(What you should do):
In the entries that follow, find the line containing "purple fish: 11 -> 10"; from there, copy every line exactly through the line containing "grey bell: 1 -> 3".

*** Opening of Record extracts ***

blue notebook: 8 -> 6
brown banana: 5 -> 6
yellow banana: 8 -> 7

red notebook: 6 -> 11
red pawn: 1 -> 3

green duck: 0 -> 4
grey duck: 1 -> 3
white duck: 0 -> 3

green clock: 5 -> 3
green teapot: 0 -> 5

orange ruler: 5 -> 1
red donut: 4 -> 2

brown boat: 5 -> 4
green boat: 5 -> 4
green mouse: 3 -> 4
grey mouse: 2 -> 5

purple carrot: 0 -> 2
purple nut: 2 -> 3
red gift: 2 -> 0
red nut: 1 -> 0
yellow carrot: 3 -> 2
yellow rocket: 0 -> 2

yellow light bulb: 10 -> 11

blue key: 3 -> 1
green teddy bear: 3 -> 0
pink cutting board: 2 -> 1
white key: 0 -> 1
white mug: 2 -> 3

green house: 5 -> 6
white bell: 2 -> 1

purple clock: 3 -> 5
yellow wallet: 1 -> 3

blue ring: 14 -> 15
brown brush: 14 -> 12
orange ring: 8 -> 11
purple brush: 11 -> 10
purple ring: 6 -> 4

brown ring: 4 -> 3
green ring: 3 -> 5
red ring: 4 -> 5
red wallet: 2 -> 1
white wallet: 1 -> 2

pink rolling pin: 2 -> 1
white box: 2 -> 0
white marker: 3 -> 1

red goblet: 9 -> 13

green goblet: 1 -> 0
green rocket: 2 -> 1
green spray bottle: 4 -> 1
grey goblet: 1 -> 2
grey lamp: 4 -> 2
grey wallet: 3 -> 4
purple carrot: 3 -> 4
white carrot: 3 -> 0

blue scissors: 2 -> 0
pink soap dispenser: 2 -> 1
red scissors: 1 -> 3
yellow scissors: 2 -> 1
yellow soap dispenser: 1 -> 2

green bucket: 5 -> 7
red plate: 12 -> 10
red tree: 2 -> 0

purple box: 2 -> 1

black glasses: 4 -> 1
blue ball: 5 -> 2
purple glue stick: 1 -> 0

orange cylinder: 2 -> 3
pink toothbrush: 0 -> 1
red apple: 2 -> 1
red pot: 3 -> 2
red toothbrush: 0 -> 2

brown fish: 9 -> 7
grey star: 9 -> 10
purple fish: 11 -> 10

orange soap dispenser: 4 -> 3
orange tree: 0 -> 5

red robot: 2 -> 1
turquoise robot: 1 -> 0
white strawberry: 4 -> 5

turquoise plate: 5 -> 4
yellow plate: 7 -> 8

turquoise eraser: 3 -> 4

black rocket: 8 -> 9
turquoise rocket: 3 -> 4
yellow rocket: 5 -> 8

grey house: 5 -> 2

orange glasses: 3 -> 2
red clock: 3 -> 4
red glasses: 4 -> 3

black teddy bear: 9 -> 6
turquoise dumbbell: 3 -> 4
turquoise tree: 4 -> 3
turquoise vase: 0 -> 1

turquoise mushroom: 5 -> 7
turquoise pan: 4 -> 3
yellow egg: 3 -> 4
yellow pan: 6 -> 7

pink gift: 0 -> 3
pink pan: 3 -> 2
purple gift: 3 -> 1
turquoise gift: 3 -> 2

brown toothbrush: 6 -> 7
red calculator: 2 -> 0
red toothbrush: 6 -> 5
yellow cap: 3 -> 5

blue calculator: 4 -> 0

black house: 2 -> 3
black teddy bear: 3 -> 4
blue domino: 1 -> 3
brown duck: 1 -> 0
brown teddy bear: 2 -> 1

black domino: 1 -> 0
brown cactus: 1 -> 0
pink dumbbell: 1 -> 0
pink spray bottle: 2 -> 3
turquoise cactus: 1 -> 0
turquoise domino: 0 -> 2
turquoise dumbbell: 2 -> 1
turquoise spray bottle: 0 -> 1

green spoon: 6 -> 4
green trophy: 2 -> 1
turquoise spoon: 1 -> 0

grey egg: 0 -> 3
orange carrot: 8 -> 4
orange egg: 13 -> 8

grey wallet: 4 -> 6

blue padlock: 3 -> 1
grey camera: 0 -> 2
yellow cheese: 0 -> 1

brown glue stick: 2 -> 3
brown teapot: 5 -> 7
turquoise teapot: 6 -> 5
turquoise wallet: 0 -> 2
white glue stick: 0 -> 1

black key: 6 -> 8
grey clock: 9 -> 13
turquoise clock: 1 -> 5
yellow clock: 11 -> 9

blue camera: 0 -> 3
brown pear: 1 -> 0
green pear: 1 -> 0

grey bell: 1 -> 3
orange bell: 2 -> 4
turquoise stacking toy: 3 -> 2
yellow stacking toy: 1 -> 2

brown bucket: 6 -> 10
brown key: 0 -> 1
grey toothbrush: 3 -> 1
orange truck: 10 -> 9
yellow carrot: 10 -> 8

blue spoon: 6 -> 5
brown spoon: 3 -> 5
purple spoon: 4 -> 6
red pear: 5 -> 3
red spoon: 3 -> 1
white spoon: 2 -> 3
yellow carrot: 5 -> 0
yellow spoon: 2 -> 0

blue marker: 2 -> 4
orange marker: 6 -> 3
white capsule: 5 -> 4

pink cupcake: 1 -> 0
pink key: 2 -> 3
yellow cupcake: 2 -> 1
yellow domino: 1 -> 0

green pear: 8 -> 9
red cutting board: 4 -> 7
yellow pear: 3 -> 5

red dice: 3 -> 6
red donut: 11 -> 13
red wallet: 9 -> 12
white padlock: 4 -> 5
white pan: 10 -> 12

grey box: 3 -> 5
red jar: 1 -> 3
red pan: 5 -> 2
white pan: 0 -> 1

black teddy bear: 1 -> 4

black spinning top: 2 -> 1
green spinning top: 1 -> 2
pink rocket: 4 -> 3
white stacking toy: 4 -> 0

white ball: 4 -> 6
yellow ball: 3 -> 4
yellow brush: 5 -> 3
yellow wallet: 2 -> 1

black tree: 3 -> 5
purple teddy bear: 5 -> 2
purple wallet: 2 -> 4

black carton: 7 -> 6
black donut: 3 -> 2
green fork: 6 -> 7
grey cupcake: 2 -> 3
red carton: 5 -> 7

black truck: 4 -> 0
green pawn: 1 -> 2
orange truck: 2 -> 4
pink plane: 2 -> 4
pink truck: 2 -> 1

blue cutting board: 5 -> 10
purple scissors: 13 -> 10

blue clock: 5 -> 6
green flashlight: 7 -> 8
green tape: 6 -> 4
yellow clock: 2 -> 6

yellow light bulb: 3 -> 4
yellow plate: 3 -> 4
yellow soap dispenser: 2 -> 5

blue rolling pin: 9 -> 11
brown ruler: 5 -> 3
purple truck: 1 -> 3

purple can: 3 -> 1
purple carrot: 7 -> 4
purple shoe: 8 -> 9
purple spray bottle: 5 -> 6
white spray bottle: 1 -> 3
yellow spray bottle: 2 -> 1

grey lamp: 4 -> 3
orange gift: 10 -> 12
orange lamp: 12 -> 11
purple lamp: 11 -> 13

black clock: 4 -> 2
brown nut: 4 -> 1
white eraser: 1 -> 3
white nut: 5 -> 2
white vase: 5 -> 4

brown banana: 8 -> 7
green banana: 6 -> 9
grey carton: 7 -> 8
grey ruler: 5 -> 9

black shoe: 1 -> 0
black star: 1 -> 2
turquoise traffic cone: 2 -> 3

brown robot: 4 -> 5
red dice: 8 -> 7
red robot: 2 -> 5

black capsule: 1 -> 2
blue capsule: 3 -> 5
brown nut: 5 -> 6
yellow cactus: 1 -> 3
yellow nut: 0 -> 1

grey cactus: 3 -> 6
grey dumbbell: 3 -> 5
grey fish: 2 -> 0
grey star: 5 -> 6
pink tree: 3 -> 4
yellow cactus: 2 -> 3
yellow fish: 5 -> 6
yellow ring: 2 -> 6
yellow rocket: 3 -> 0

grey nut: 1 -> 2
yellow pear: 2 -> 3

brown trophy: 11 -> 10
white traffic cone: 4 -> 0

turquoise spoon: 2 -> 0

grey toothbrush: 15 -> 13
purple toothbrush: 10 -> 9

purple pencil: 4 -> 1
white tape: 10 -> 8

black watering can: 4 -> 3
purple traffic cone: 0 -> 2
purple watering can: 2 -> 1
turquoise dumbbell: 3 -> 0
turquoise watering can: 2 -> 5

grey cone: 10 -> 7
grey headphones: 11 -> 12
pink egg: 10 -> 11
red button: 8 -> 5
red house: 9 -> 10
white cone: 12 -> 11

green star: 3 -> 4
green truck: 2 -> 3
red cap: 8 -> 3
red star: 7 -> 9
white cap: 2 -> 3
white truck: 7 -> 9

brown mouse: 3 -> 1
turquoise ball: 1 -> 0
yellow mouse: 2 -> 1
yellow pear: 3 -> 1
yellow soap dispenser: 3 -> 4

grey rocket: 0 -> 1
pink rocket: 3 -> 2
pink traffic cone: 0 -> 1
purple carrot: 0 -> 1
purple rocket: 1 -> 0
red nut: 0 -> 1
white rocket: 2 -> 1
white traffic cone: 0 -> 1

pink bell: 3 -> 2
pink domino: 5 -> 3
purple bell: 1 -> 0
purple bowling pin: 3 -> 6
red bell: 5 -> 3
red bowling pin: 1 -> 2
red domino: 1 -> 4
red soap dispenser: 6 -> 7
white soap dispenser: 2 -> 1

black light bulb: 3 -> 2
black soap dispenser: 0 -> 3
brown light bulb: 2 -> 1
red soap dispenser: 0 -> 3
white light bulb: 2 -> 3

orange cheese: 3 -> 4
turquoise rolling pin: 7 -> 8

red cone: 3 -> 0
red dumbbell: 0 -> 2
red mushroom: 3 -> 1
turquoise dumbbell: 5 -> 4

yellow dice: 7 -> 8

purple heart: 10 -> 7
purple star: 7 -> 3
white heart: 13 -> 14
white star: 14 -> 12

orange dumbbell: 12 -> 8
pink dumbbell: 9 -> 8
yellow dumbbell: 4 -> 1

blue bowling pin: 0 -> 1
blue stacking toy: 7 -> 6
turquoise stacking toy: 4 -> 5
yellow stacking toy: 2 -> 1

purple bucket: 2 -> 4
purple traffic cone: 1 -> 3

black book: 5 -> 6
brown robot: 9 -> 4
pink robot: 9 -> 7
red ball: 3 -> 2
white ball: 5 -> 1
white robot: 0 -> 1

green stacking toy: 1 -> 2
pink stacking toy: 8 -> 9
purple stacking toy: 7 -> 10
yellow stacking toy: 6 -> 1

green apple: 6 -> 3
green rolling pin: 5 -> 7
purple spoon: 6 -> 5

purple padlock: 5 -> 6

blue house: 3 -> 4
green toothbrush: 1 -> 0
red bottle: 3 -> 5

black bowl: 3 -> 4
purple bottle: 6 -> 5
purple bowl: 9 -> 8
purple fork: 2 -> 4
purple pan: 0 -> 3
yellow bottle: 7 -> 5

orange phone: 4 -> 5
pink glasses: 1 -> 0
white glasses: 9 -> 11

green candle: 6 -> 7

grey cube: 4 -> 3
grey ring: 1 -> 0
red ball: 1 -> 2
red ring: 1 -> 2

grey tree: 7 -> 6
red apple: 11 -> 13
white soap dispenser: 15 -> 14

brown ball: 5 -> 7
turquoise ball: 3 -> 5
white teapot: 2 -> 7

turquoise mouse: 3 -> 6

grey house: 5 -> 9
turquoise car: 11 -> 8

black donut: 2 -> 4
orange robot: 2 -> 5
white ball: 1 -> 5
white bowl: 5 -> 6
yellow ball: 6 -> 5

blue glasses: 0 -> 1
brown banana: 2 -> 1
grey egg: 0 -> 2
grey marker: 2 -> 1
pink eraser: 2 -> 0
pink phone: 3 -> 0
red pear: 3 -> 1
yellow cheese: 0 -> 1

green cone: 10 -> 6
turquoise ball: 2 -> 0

*** Close of Record extracts ***

(Result of the exercise):
purple fish: 11 -> 10

orange soap dispenser: 4 -> 3
orange tree: 0 -> 5

red robot: 2 -> 1
turquoise robot: 1 -> 0
white strawberry: 4 -> 5

turquoise plate: 5 -> 4
yellow plate: 7 -> 8

turquoise eraser: 3 -> 4

black rocket: 8 -> 9
turquoise rocket: 3 -> 4
yellow rocket: 5 -> 8

grey house: 5 -> 2

orange glasses: 3 -> 2
red clock: 3 -> 4
red glasses: 4 -> 3

black teddy bear: 9 -> 6
turquoise dumbbell: 3 -> 4
turquoise tree: 4 -> 3
turquoise vase: 0 -> 1

turquoise mushroom: 5 -> 7
turquoise pan: 4 -> 3
yellow egg: 3 -> 4
yellow pan: 6 -> 7

pink gift: 0 -> 3
pink pan: 3 -> 2
purple gift: 3 -> 1
turquoise gift: 3 -> 2

brown toothbrush: 6 -> 7
red calculator: 2 -> 0
red toothbrush: 6 -> 5
yellow cap: 3 -> 5

blue calculator: 4 -> 0

black house: 2 -> 3
black teddy bear: 3 -> 4
blue domino: 1 -> 3
brown duck: 1 -> 0
brown teddy bear: 2 -> 1

black domino: 1 -> 0
brown cactus: 1 -> 0
pink dumbbell: 1 -> 0
pink spray bottle: 2 -> 3
turquoise cactus: 1 -> 0
turquoise domino: 0 -> 2
turquoise dumbbell: 2 -> 1
turquoise spray bottle: 0 -> 1

green spoon: 6 -> 4
green trophy: 2 -> 1
turquoise spoon: 1 -> 0

grey egg: 0 -> 3
orange carrot: 8 -> 4
orange egg: 13 -> 8

grey wallet: 4 -> 6

blue padlock: 3 -> 1
grey camera: 0 -> 2
yellow cheese: 0 -> 1

brown glue stick: 2 -> 3
brown teapot: 5 -> 7
turquoise teapot: 6 -> 5
turquoise wallet: 0 -> 2
white glue stick: 0 -> 1

black key: 6 -> 8
grey clock: 9 -> 13
turquoise clock: 1 -> 5
yellow clock: 11 -> 9

blue camera: 0 -> 3
brown pear: 1 -> 0
green pear: 1 -> 0

grey bell: 1 -> 3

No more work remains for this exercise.